**PROBLEM STATEMENT**. Look for "turned" in the material below and show each line that contains it.

☆ ☆ ☆ ☆

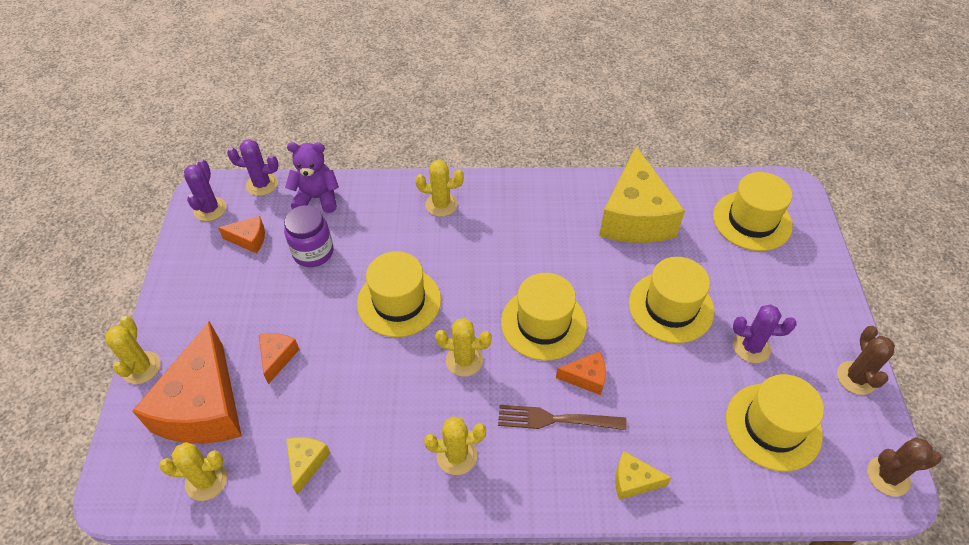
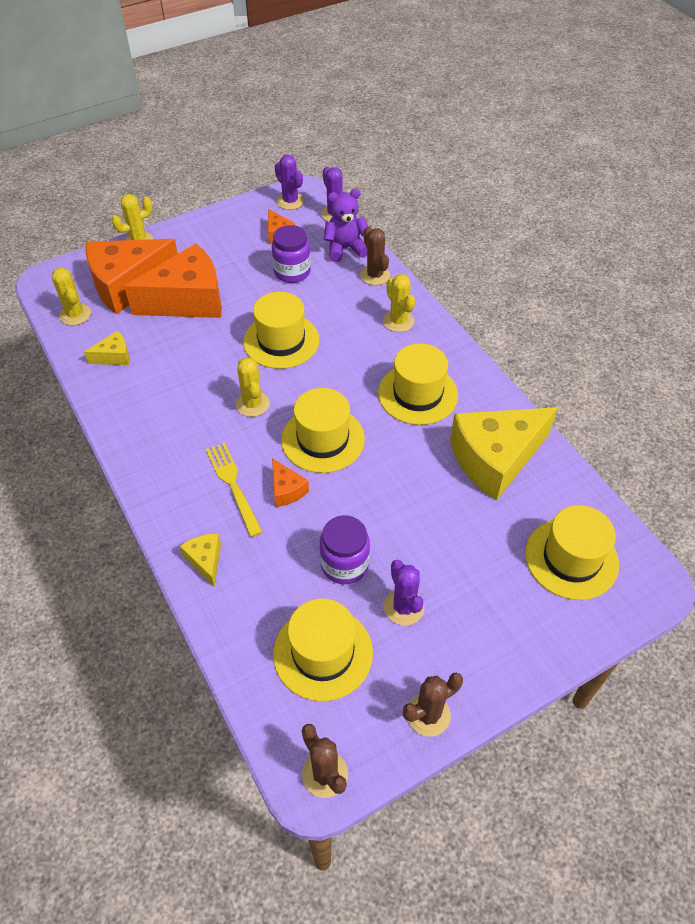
camera: 60 degrees right, 0 degrees up
(210, 209) = (290, 201): purple cactus -> purple cactus turned 75 degrees clockwise
(277, 357) = (188, 300): orange cheese -> orange cheese, size x2.29
(317, 198) = (345, 248): purple teddy bear -> purple teddy bear turned 75 degrees counterclockwise
(371, 194) = (375, 275): none -> brown cactus
(456, 456) = (165, 436): yellow cactus -> none
(555, 419) = (233, 485): brown fork -> yellow fork
(671, 307) = (406, 525): yellow hat -> yellow hat (417, 394)
(690, 369) = (344, 564): none -> purple jar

☆ ☆ ☆ ☆

**YOUR SOLUTION**.
(210, 209) = (290, 201): purple cactus -> purple cactus turned 75 degrees clockwise
(317, 198) = (345, 248): purple teddy bear -> purple teddy bear turned 75 degrees counterclockwise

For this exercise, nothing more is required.